- _WHAT YOU WILL DO_
Go through the data and copy each line where the word "yellow" shows up.

== THE DATA ==

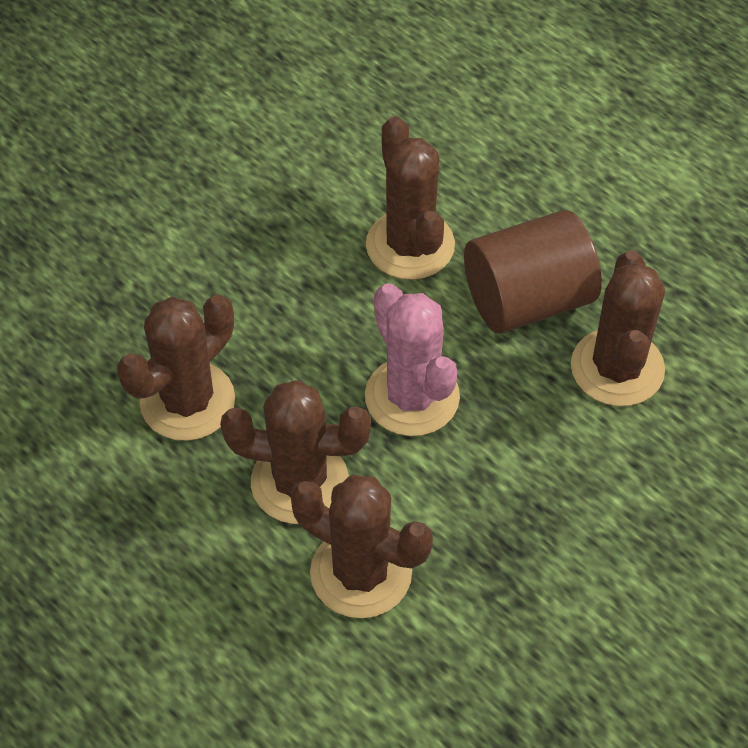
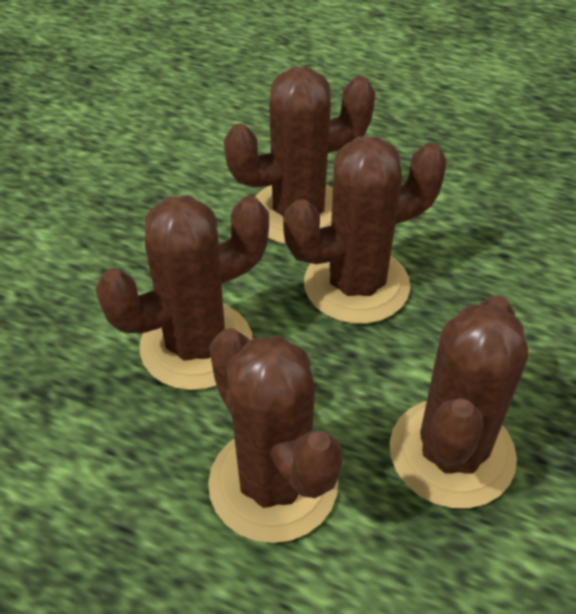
brown cylinder: 1 -> 0
pink cactus: 1 -> 0

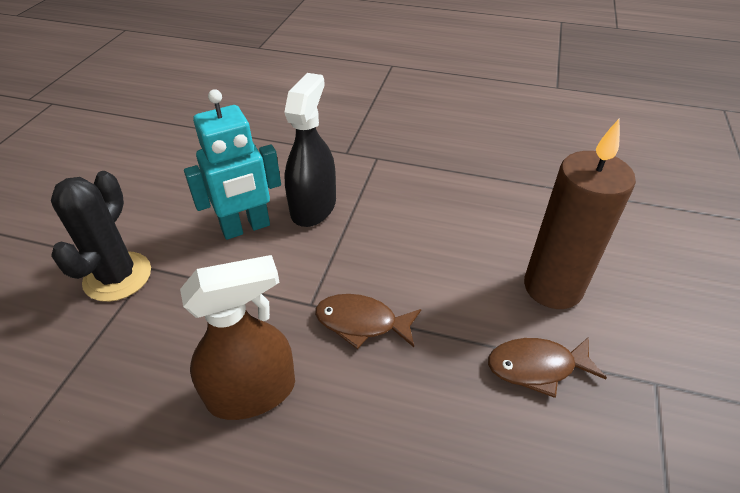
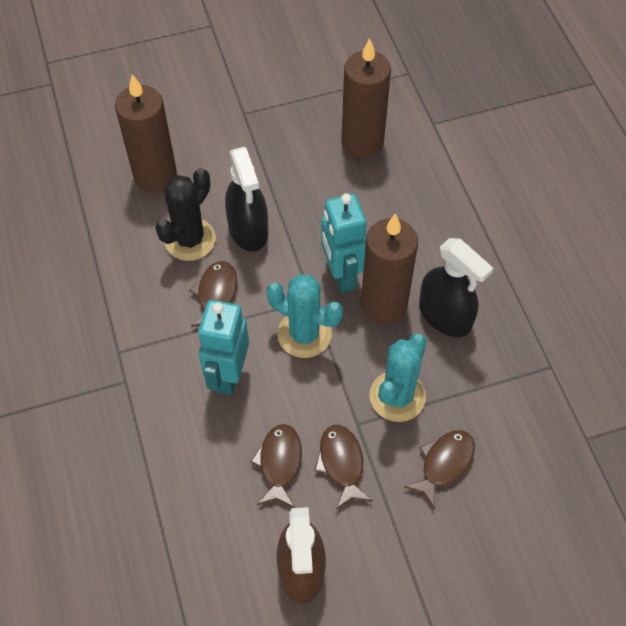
black spray bottle: 1 -> 2
brown candle: 1 -> 3
brown fish: 2 -> 4
turquoise cactus: 0 -> 2
turquoise robot: 1 -> 2

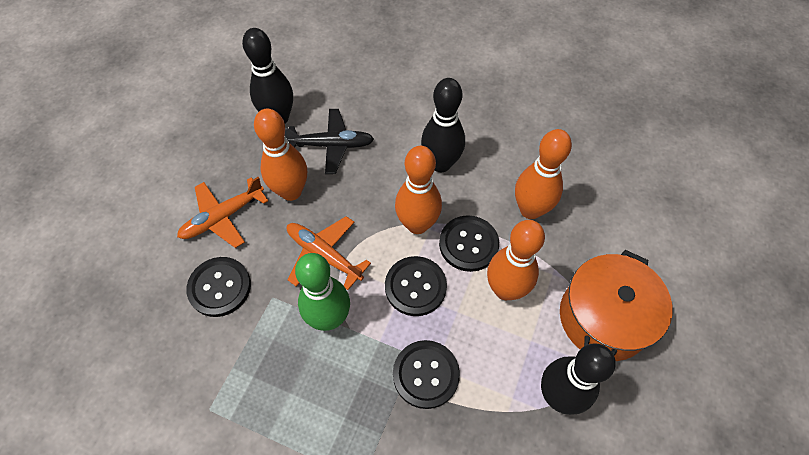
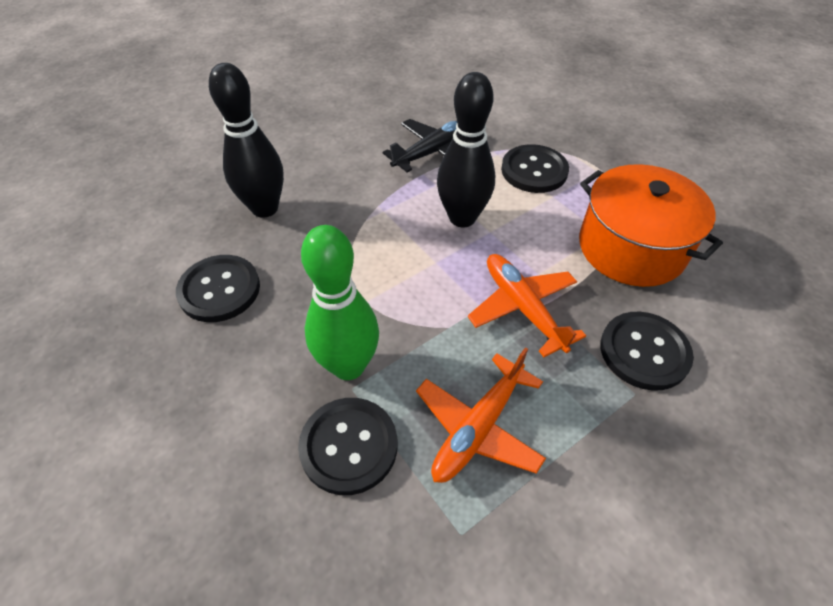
black bowling pin: 3 -> 2
orange bowling pin: 4 -> 0

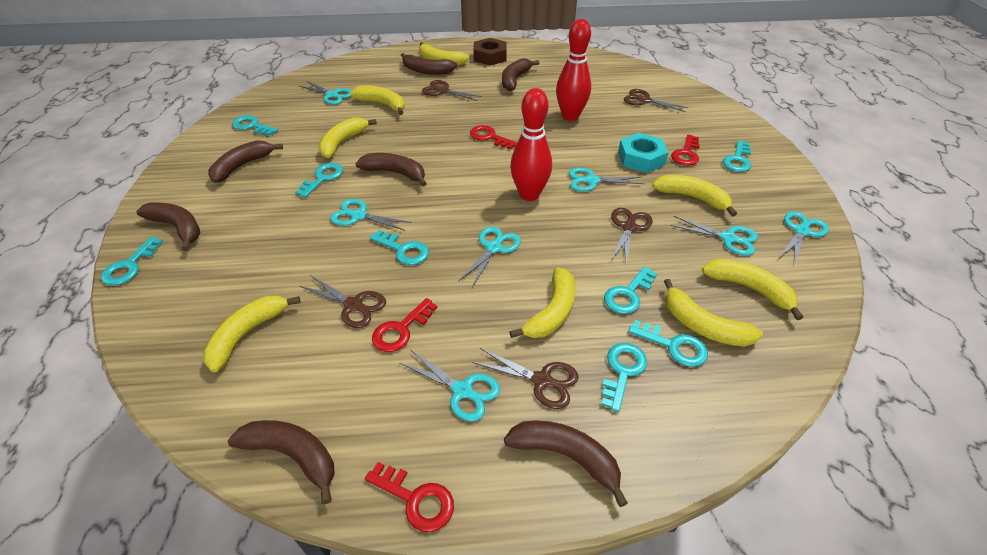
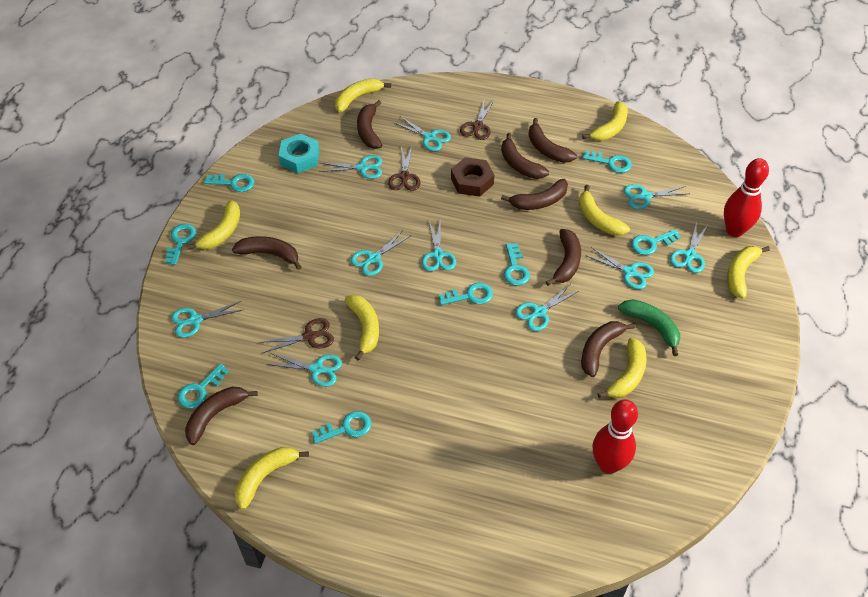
brown banana: 7 -> 8
brown scissors: 5 -> 3
green banana: 0 -> 1
red key: 4 -> 0
turquoise scissors: 7 -> 10

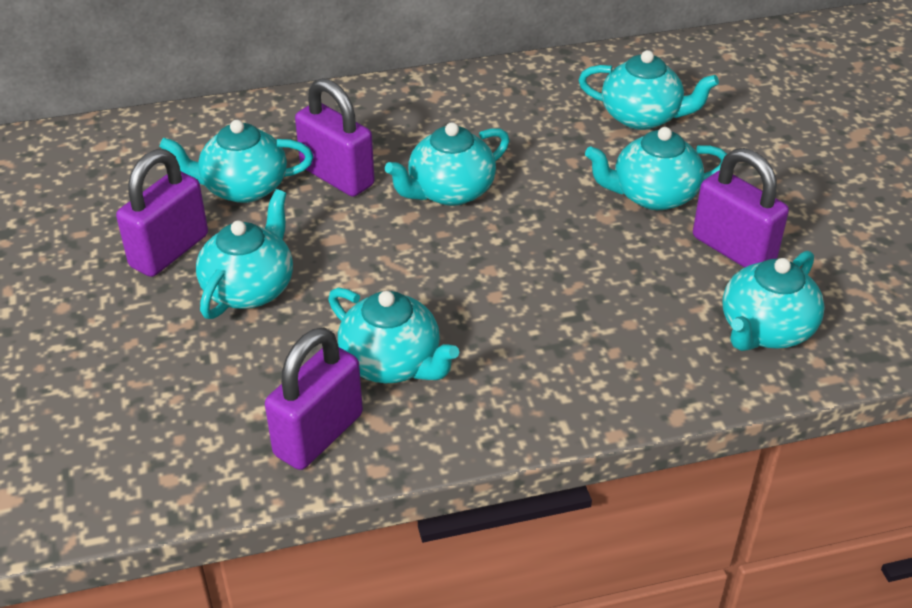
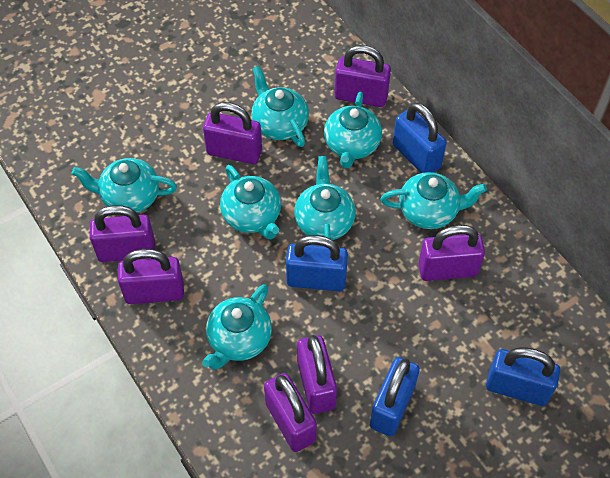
blue padlock: 0 -> 4
purple padlock: 4 -> 7

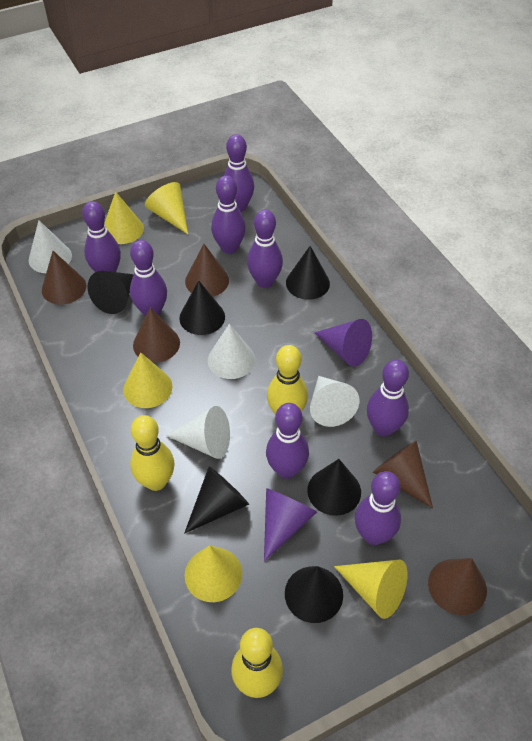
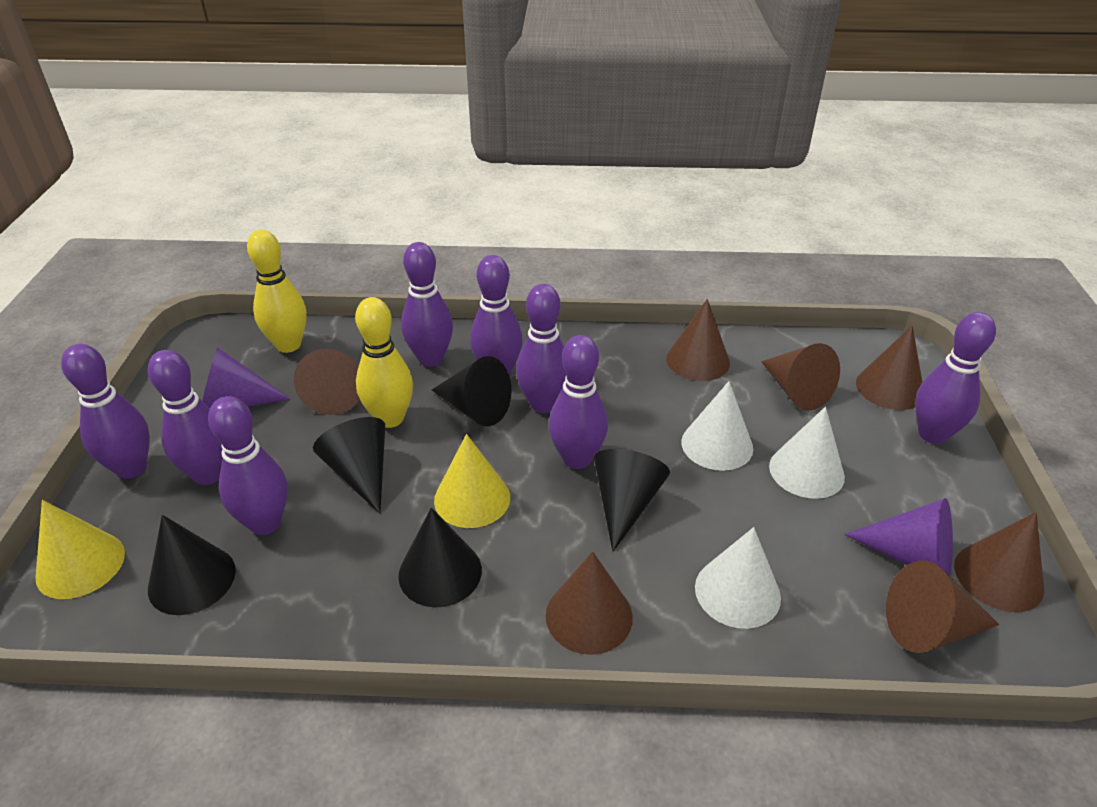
black cone: 6 -> 5
brown cone: 5 -> 7
white cone: 4 -> 3
yellow bowling pin: 3 -> 2
yellow cone: 5 -> 2

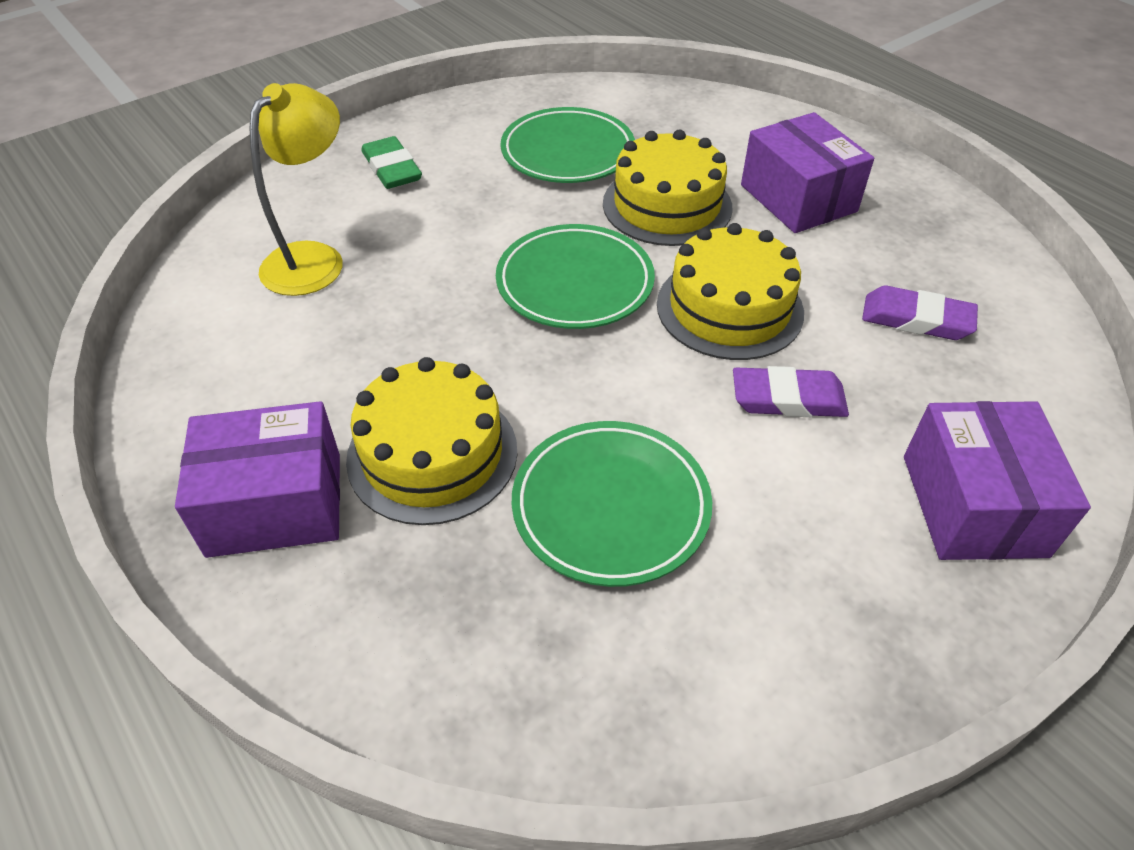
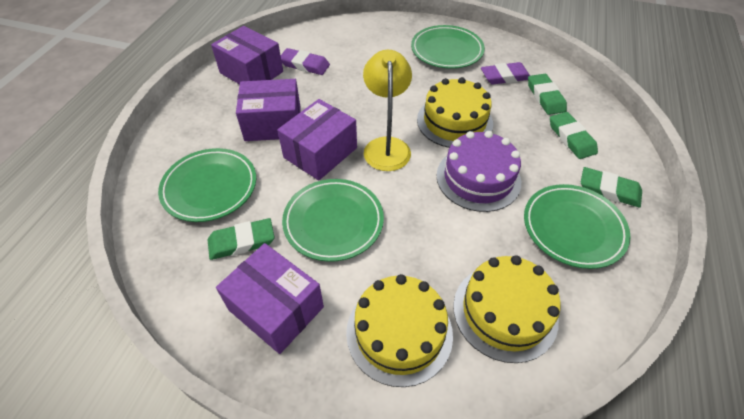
green eraser: 1 -> 4
green plate: 3 -> 4
purple box: 3 -> 4
purple cake: 0 -> 1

===

- _RESULT BELOW_
yellow bowling pin: 3 -> 2
yellow cone: 5 -> 2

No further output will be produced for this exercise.